REQUIRED WORK ▸ Output, exactly as written, the lines below starting at the line containing "green brick D6:D7" and ending at the line containing "black brick A7". Drop the pictures and keep both end lines.

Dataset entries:

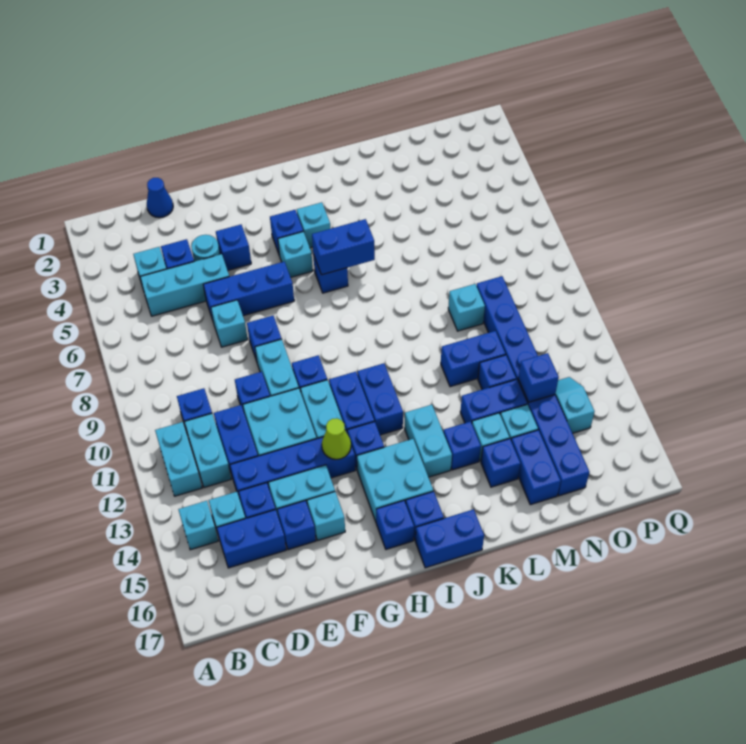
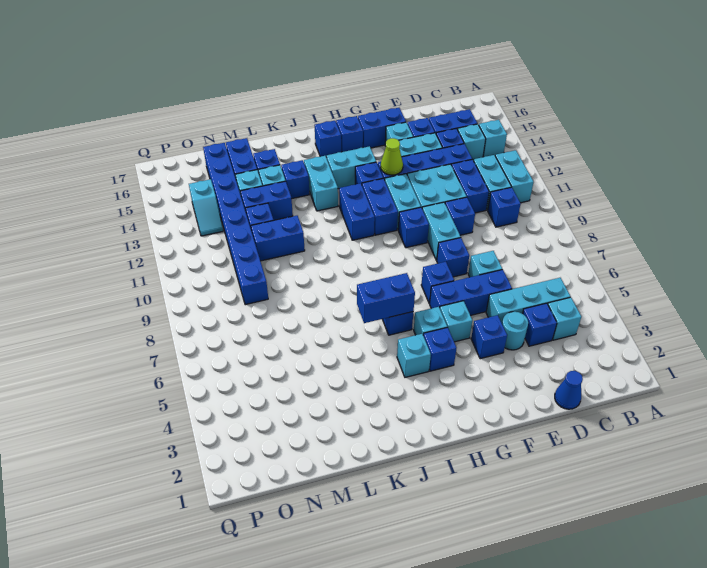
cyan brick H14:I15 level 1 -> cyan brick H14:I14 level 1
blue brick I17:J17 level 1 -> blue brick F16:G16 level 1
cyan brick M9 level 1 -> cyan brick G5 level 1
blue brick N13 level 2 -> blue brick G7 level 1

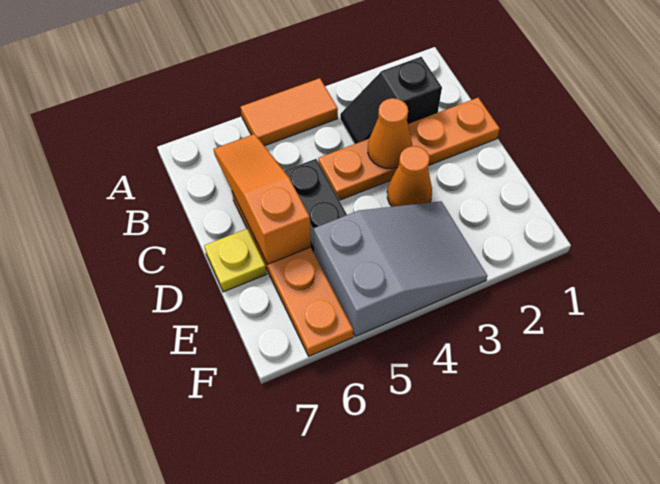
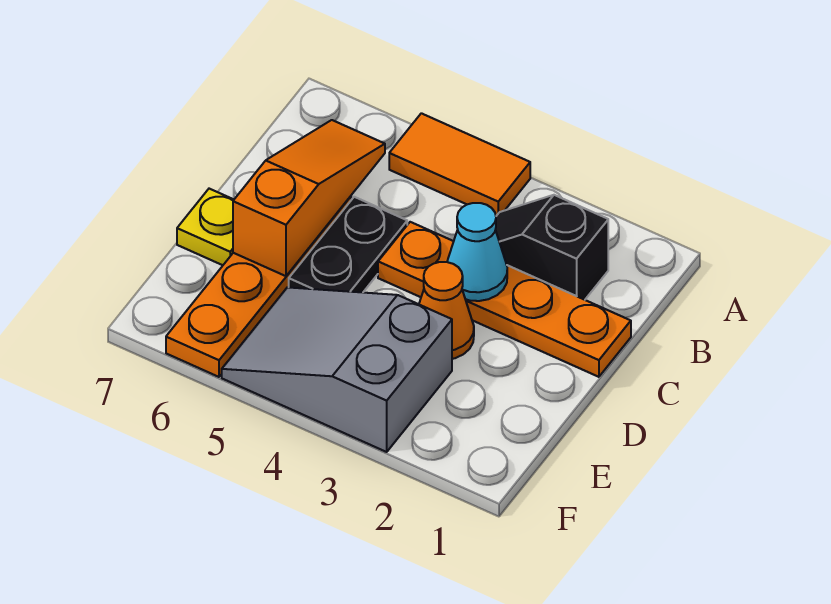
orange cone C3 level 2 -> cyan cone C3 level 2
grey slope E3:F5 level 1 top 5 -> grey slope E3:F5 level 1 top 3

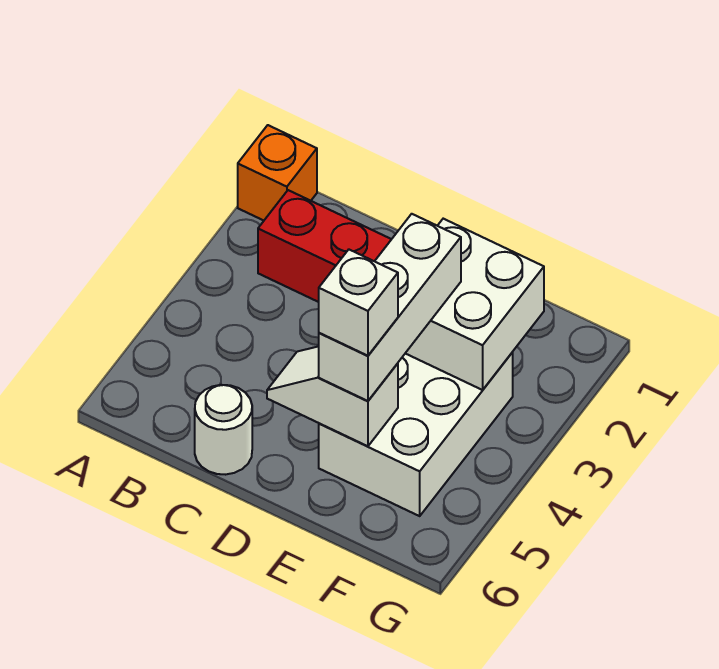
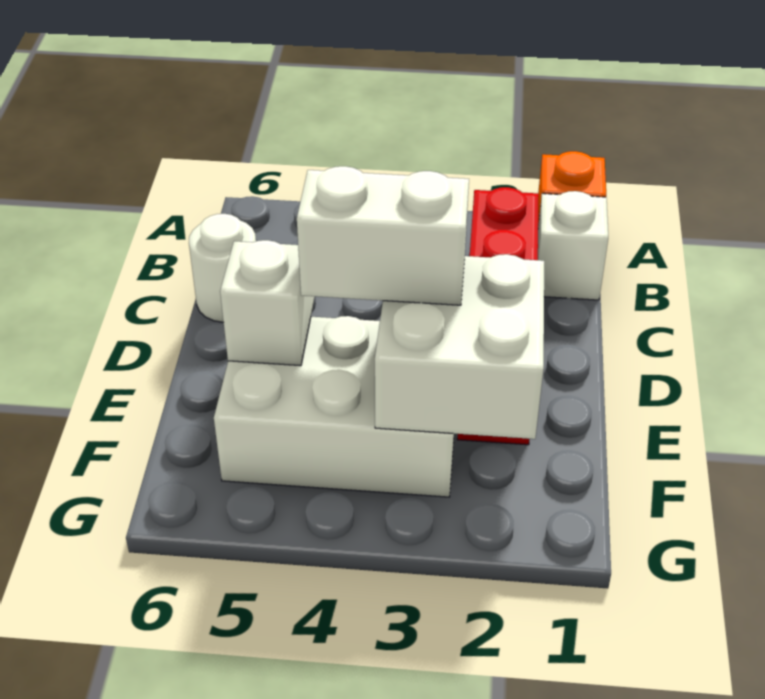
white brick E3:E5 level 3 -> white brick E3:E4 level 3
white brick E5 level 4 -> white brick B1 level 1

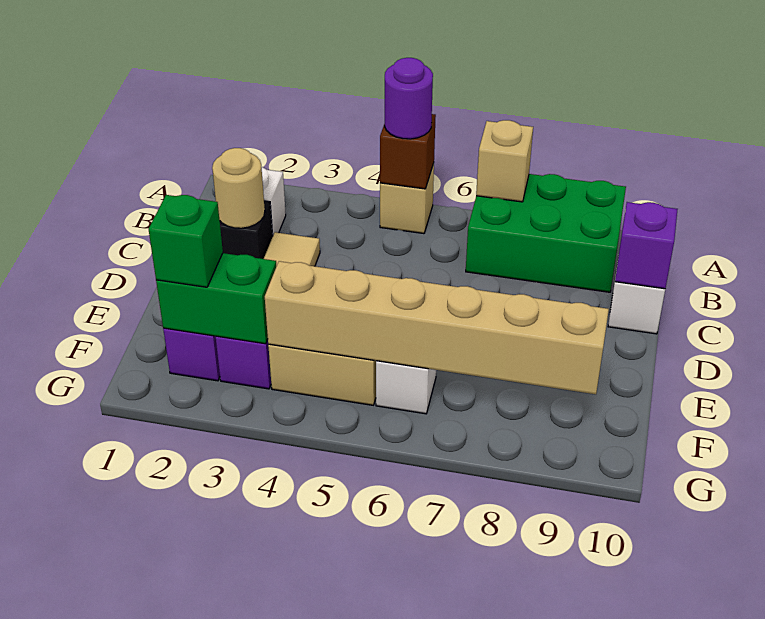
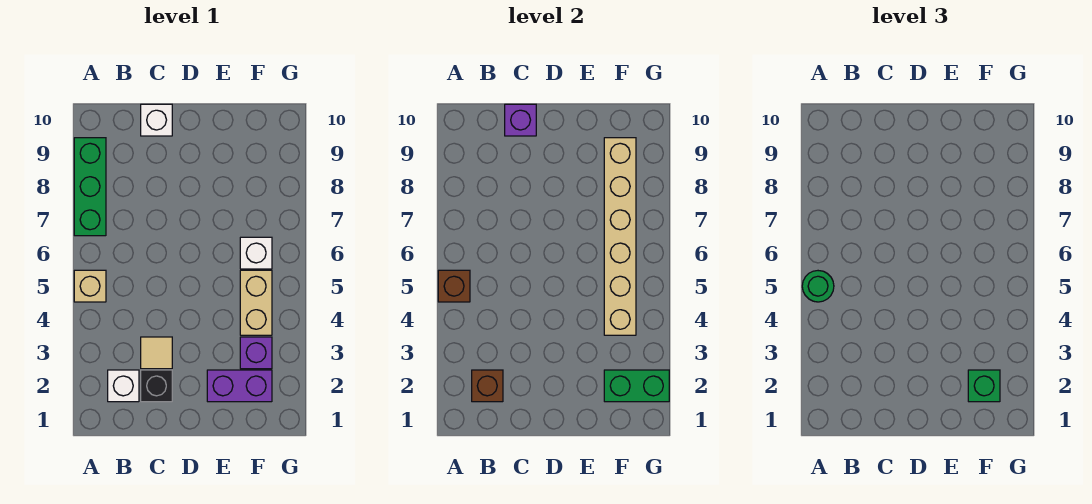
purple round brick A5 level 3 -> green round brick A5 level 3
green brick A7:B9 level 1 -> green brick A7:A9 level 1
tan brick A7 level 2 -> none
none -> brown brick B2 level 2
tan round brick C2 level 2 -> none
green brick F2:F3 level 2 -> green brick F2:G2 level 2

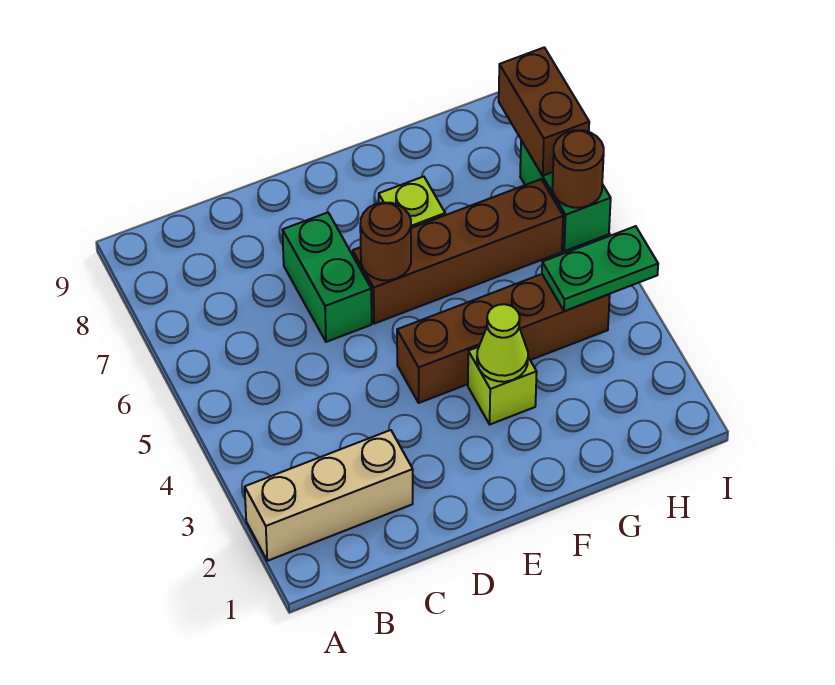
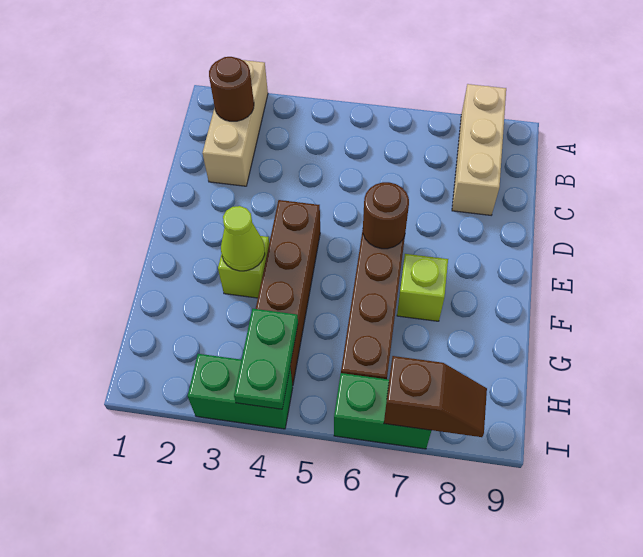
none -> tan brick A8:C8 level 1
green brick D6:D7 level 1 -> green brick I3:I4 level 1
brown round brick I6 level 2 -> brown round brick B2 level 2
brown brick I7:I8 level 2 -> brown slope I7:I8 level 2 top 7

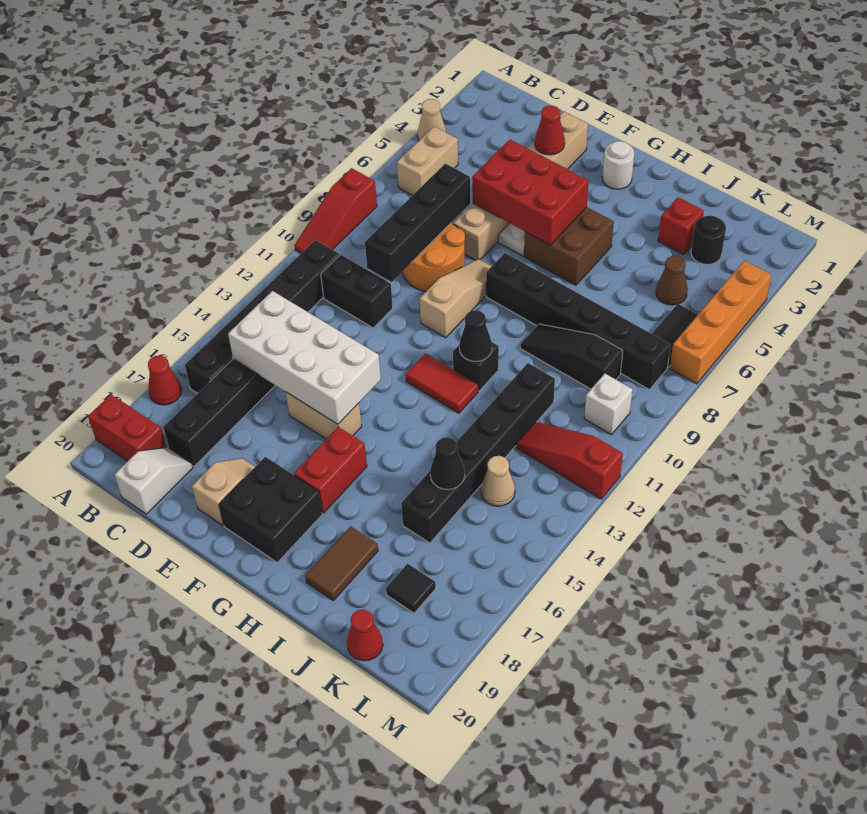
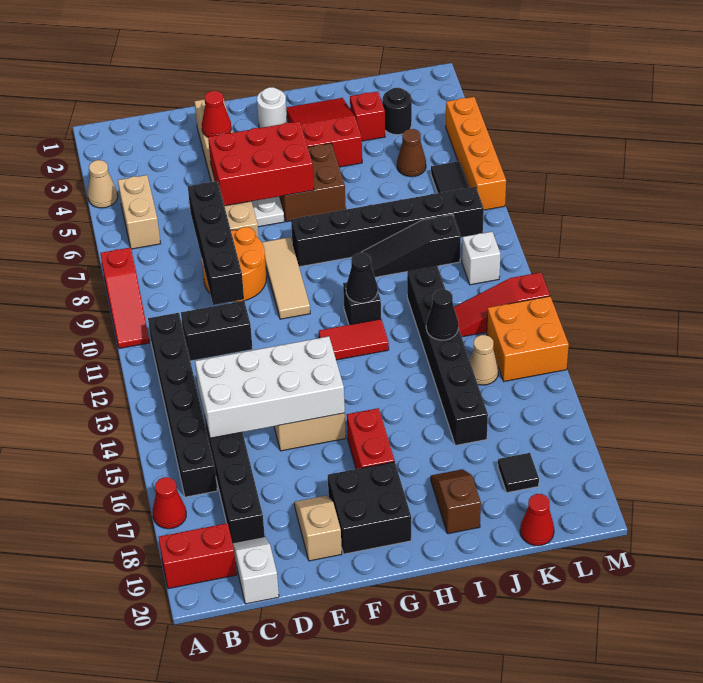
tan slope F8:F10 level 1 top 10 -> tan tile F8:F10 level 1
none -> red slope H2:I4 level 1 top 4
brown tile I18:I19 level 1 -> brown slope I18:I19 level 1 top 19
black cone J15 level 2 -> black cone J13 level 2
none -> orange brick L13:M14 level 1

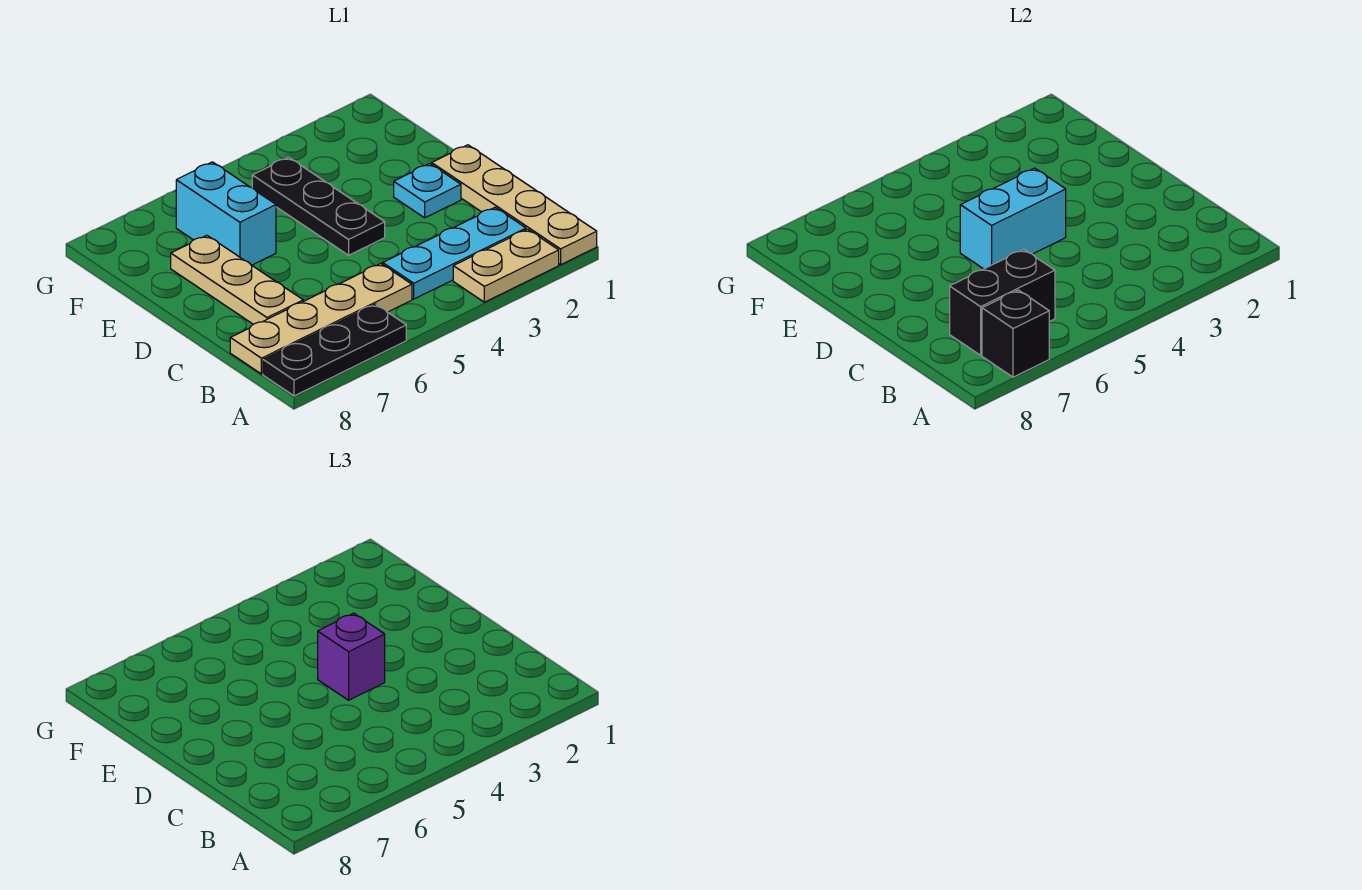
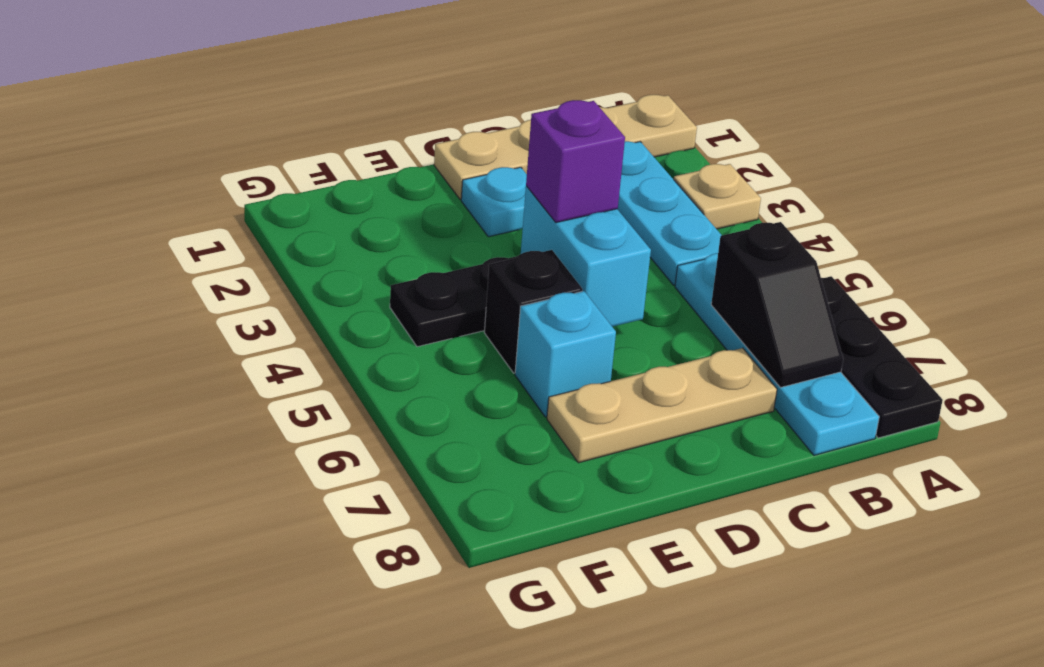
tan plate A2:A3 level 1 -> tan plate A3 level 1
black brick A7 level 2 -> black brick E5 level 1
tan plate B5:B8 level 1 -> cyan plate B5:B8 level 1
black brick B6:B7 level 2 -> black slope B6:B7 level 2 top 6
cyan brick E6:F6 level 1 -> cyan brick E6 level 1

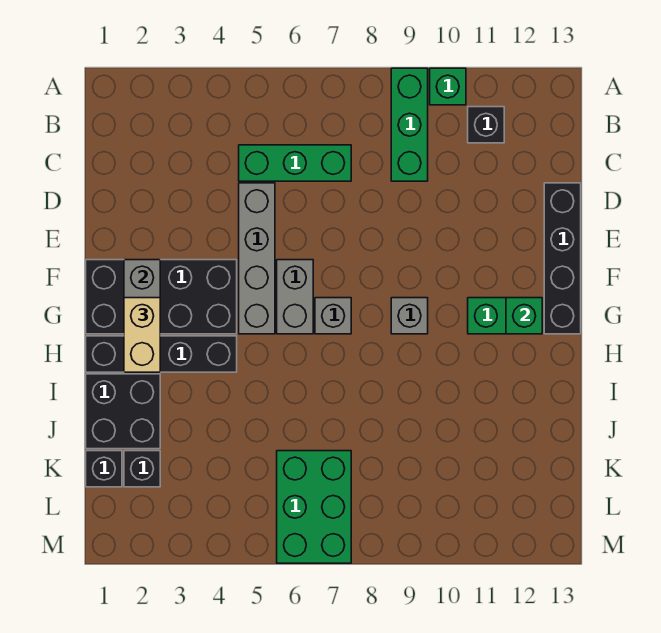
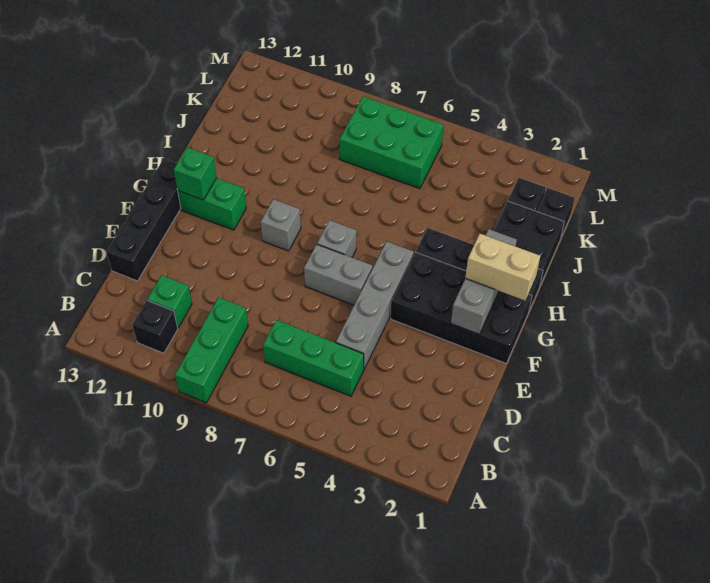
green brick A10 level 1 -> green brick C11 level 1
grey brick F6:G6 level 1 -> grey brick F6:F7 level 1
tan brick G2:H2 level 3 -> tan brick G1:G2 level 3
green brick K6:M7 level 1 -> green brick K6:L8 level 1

EXERCISE RESPONSE ▸
green brick D6:D7 level 1 -> green brick I3:I4 level 1
brown round brick I6 level 2 -> brown round brick B2 level 2
brown brick I7:I8 level 2 -> brown slope I7:I8 level 2 top 7

tan slope F8:F10 level 1 top 10 -> tan tile F8:F10 level 1
none -> red slope H2:I4 level 1 top 4
brown tile I18:I19 level 1 -> brown slope I18:I19 level 1 top 19
black cone J15 level 2 -> black cone J13 level 2
none -> orange brick L13:M14 level 1

tan plate A2:A3 level 1 -> tan plate A3 level 1
black brick A7 level 2 -> black brick E5 level 1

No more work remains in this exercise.